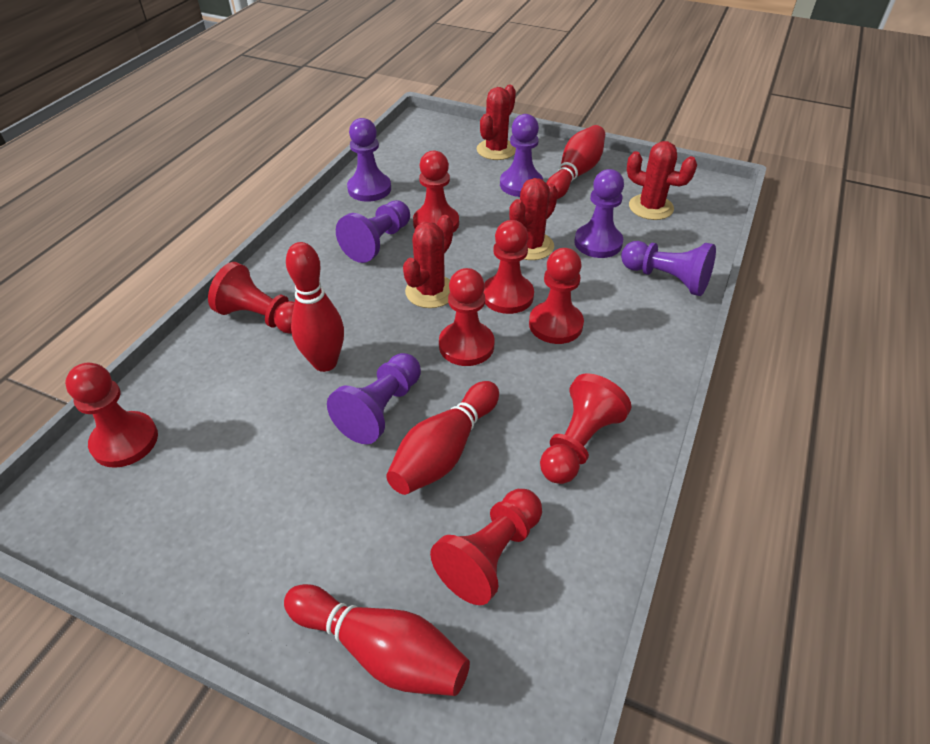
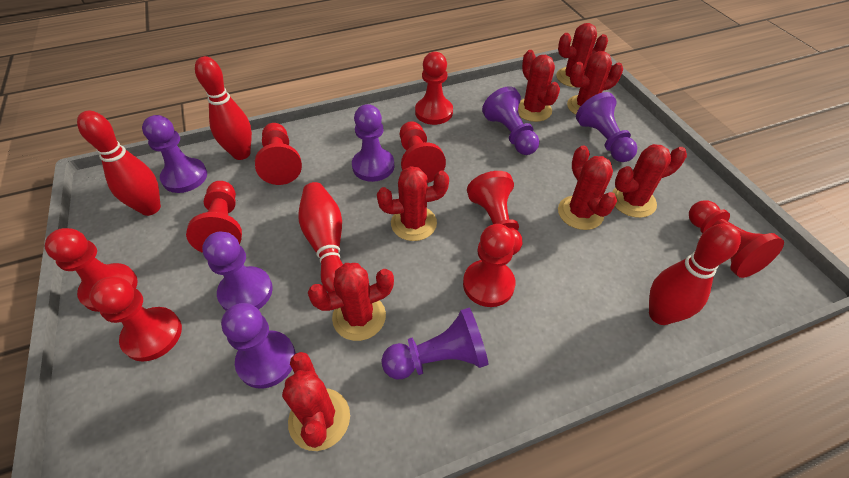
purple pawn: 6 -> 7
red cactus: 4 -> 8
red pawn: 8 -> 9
* * *
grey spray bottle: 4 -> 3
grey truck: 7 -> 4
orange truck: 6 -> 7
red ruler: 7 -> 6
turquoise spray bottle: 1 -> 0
...
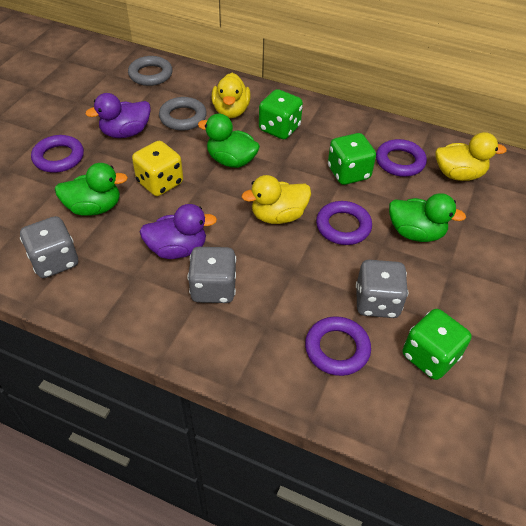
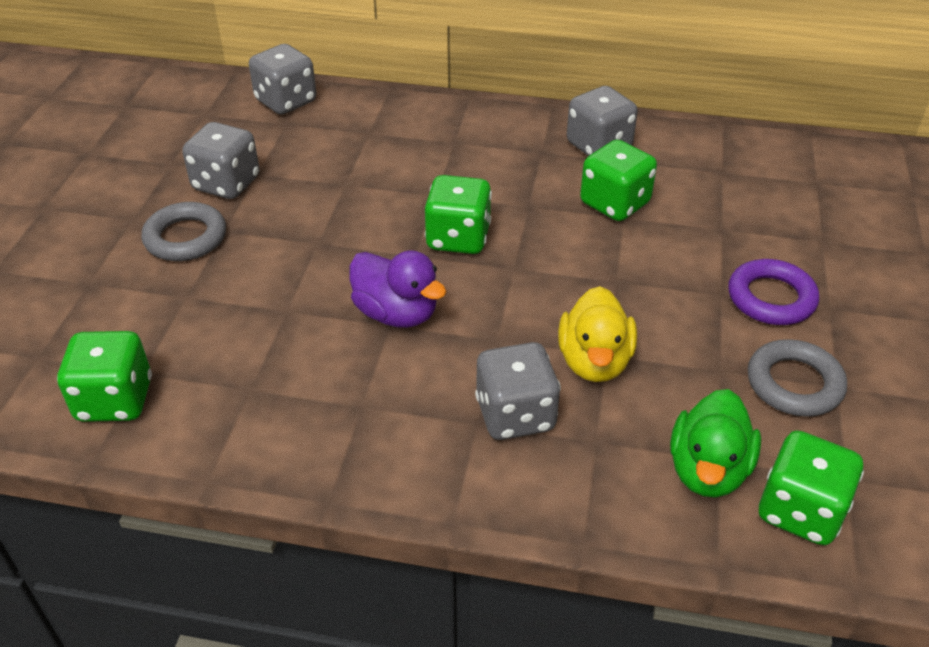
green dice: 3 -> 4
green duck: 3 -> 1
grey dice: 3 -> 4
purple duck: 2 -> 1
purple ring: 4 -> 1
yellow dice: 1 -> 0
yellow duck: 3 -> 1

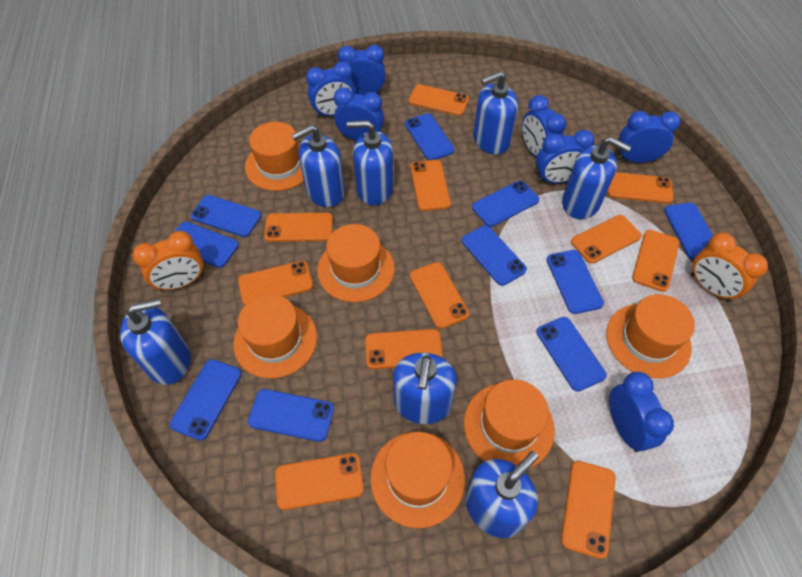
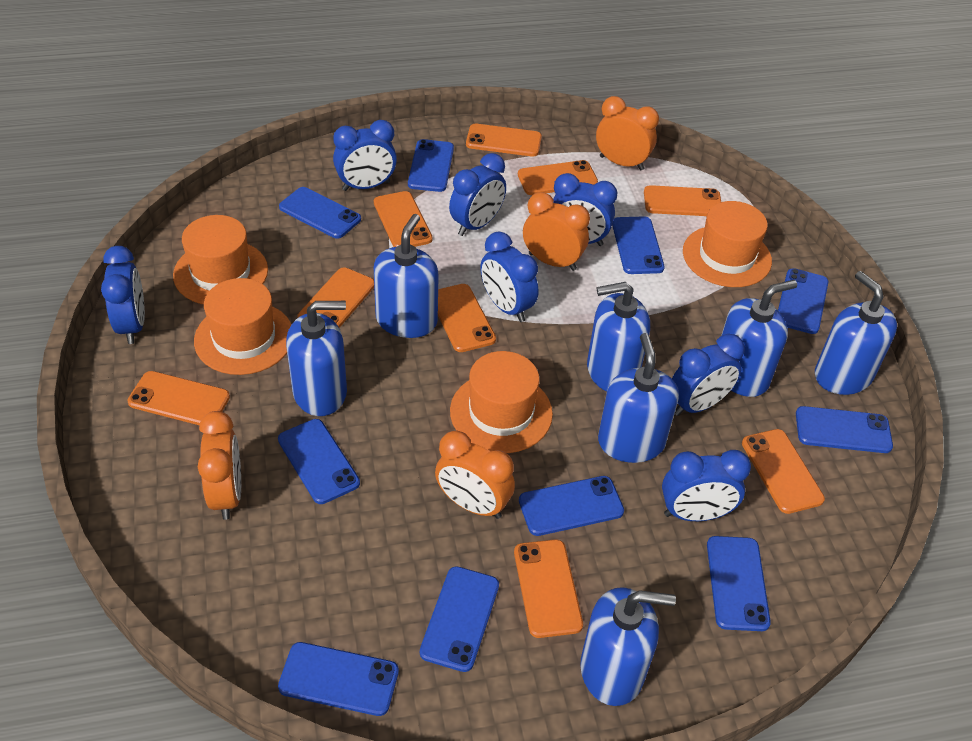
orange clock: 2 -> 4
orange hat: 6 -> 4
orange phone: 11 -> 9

Brief — When the line with "grey spray bottle: 4 -> 3" is reached in the data above, start copying there, and copy each line exactly until the line with "turquoise spray bottle: 1 -> 0" has been copied; copy nothing else.

Response to the exercise —
grey spray bottle: 4 -> 3
grey truck: 7 -> 4
orange truck: 6 -> 7
red ruler: 7 -> 6
turquoise spray bottle: 1 -> 0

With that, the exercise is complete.